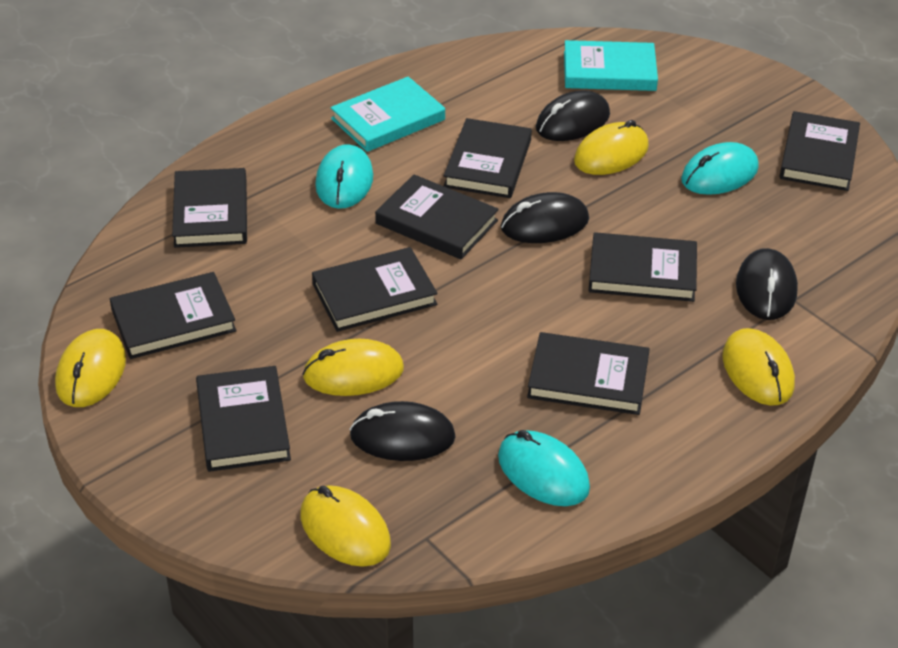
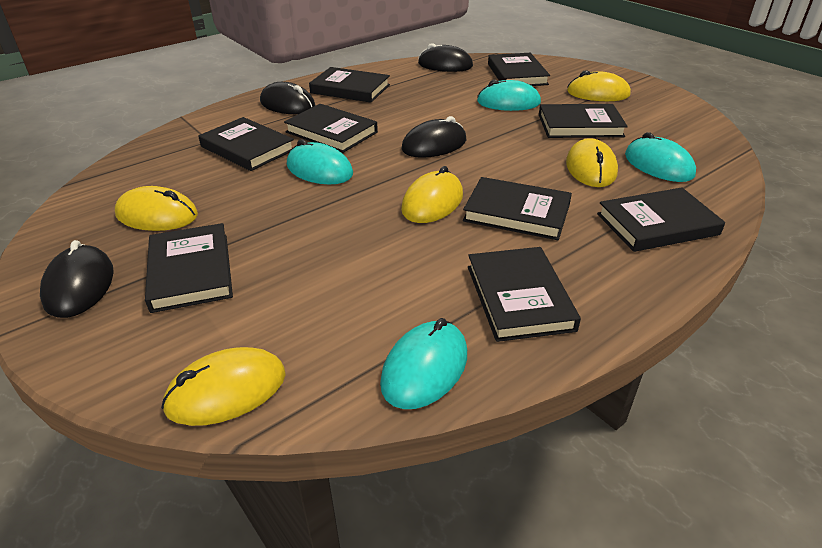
turquoise book: 2 -> 0
turquoise mouse: 3 -> 4

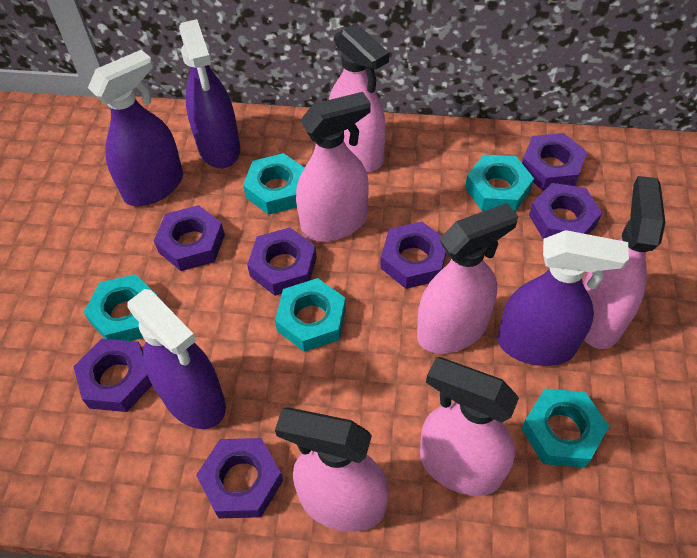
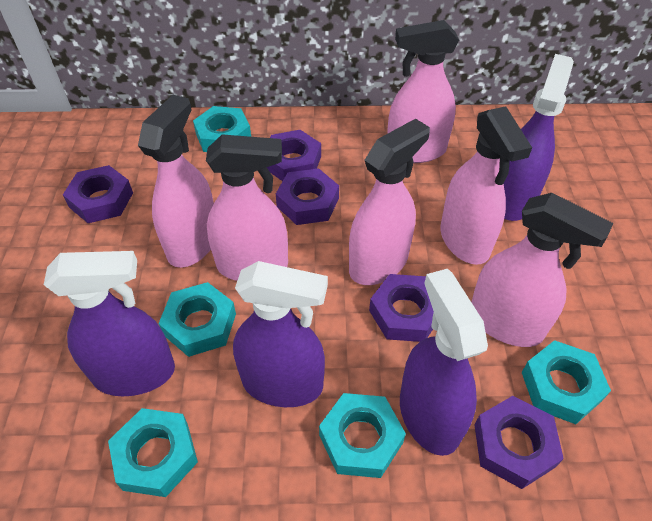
purple nut: 7 -> 5

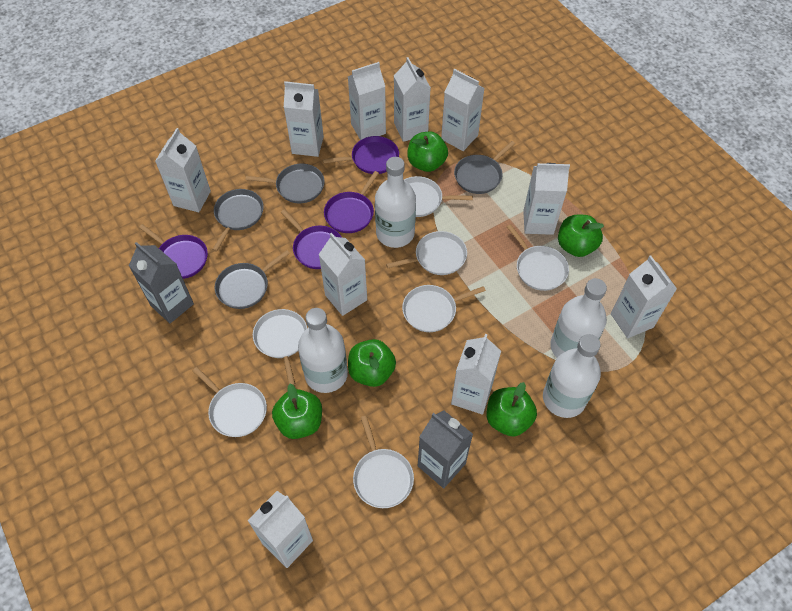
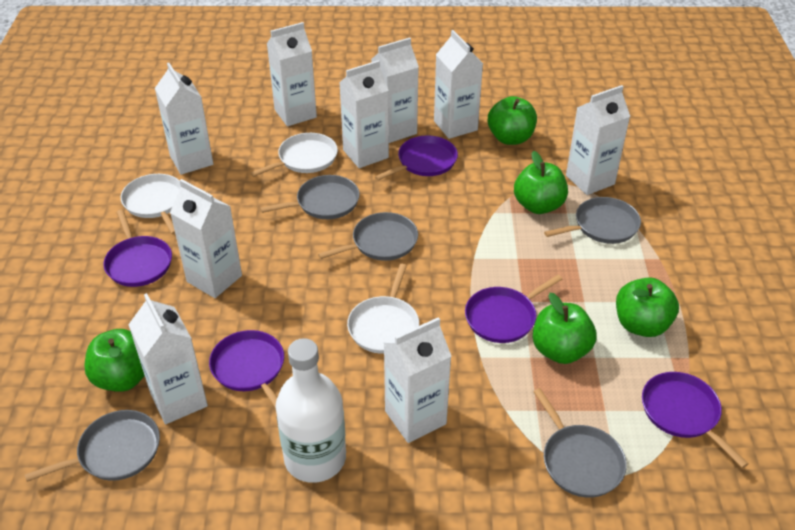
grey carton: 2 -> 0
grey pan: 4 -> 5
purple pan: 4 -> 5
white bottle: 4 -> 1
white carton: 10 -> 9
white pan: 7 -> 3

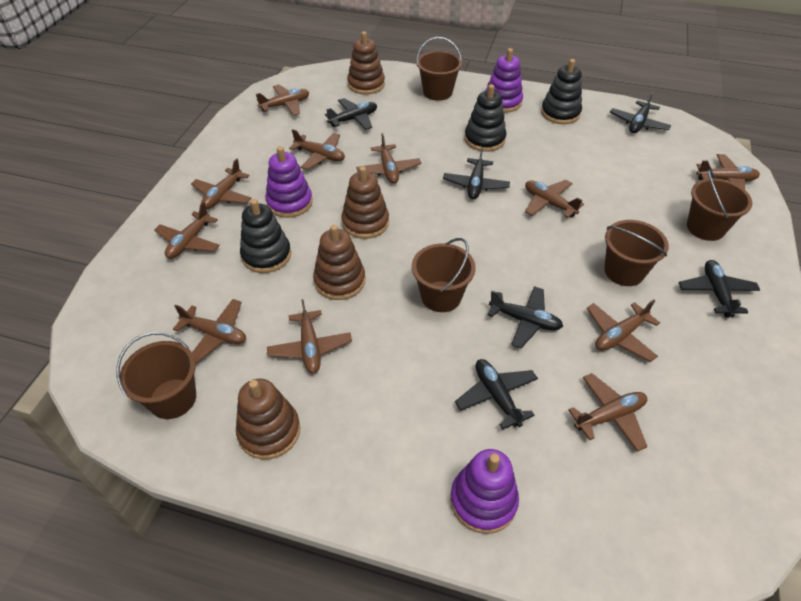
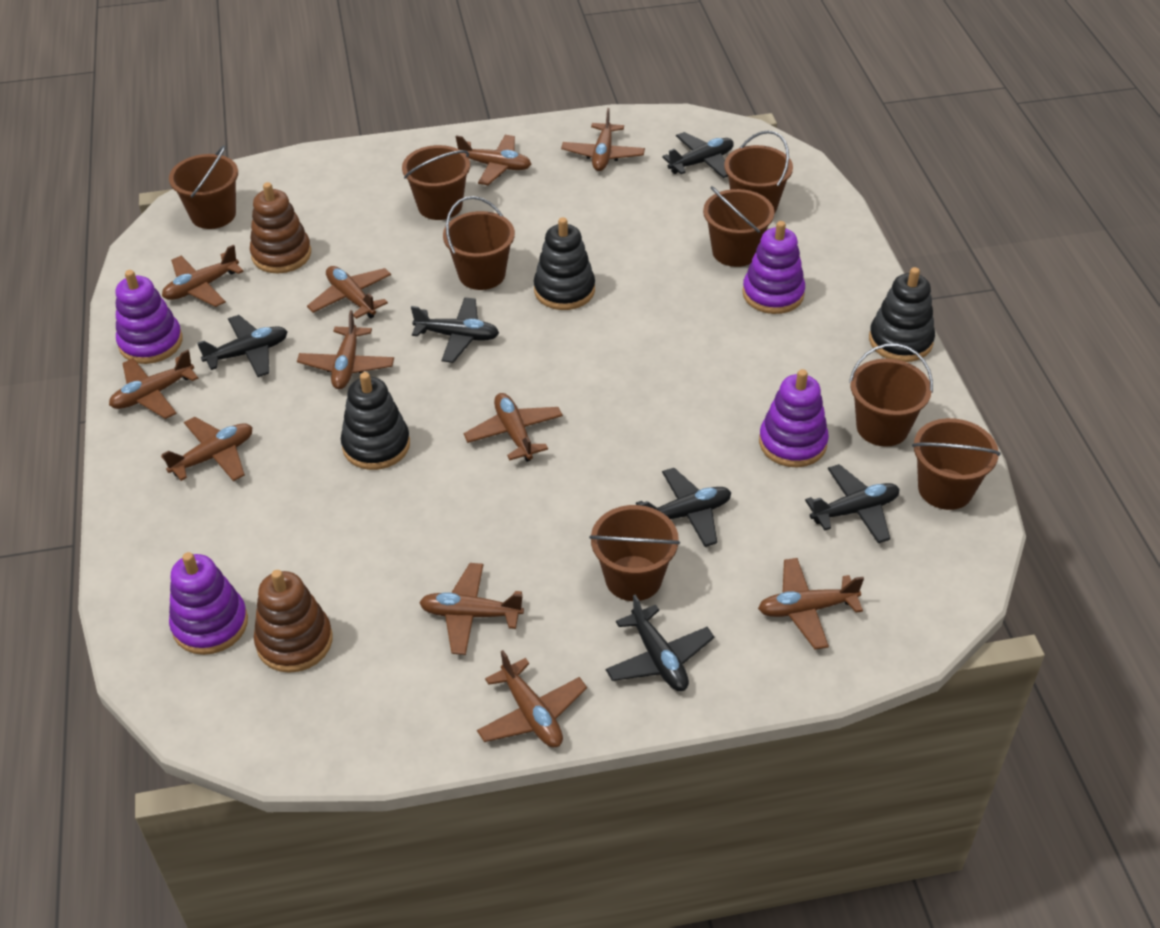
brown bucket: 5 -> 8
brown stacking toy: 4 -> 2
purple stacking toy: 3 -> 4

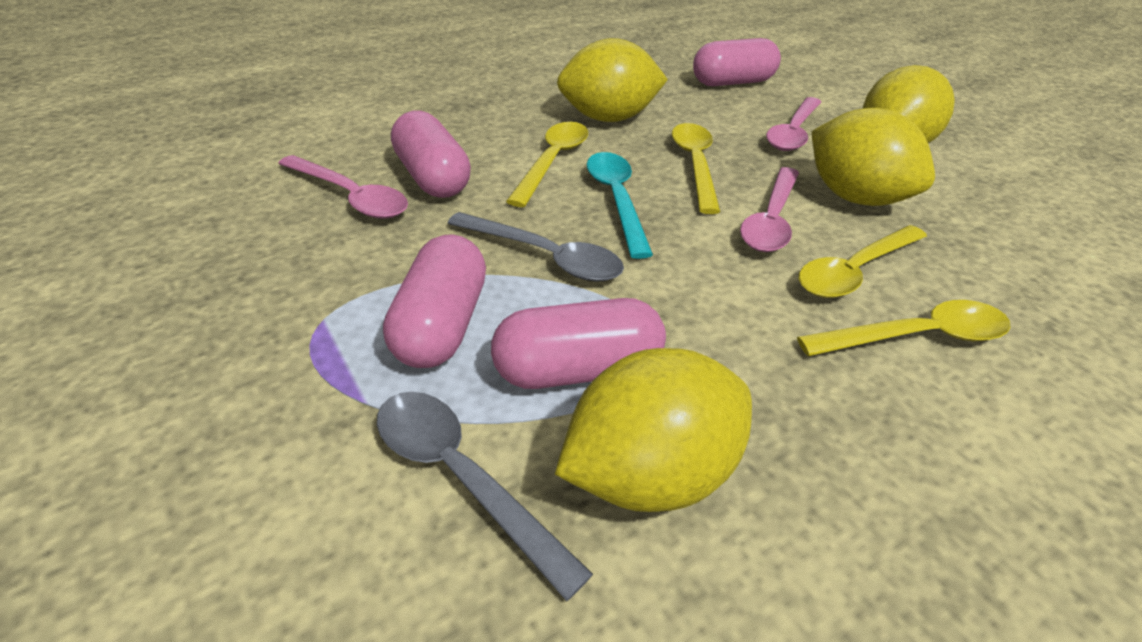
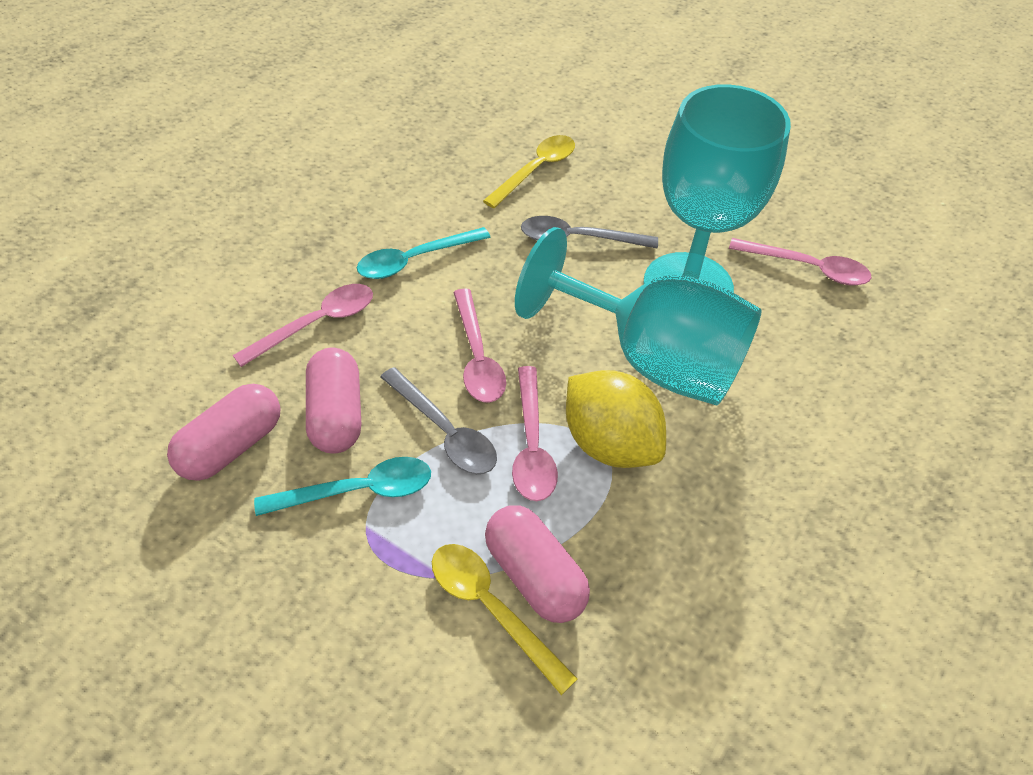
pink capsule: 4 -> 3
pink spoon: 3 -> 4
turquoise goblet: 0 -> 2
turquoise spoon: 1 -> 2
yellow lemon: 4 -> 1
yellow spoon: 4 -> 2

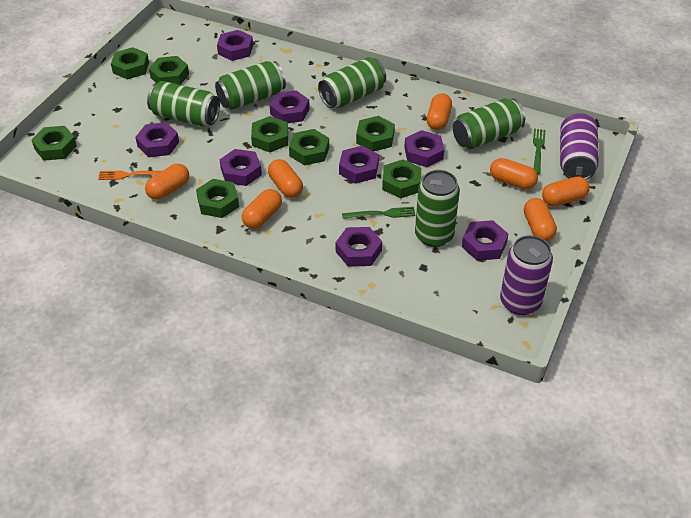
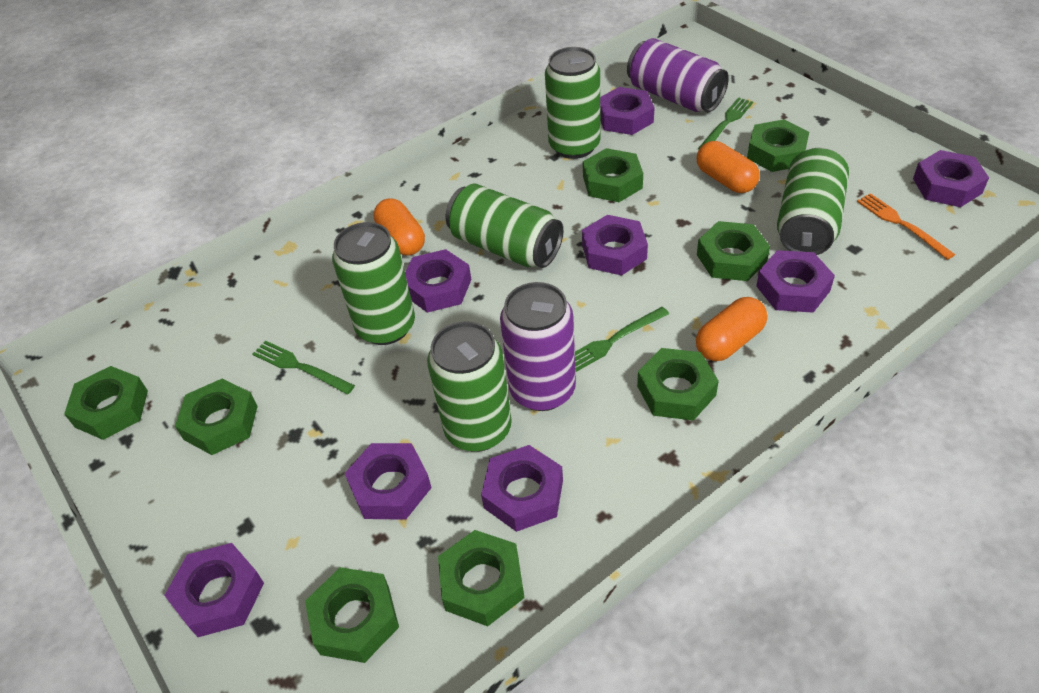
green fork: 2 -> 3
orange capsule: 7 -> 3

____

TASK INSTRUCTIONS: Print the listing exactly, images excluded.

ANSWER TO THE PROBLEM:
turquoise book: 2 -> 0
turquoise mouse: 3 -> 4

purple nut: 7 -> 5

grey carton: 2 -> 0
grey pan: 4 -> 5
purple pan: 4 -> 5
white bottle: 4 -> 1
white carton: 10 -> 9
white pan: 7 -> 3

brown bucket: 5 -> 8
brown stacking toy: 4 -> 2
purple stacking toy: 3 -> 4

pink capsule: 4 -> 3
pink spoon: 3 -> 4
turquoise goblet: 0 -> 2
turquoise spoon: 1 -> 2
yellow lemon: 4 -> 1
yellow spoon: 4 -> 2

green fork: 2 -> 3
orange capsule: 7 -> 3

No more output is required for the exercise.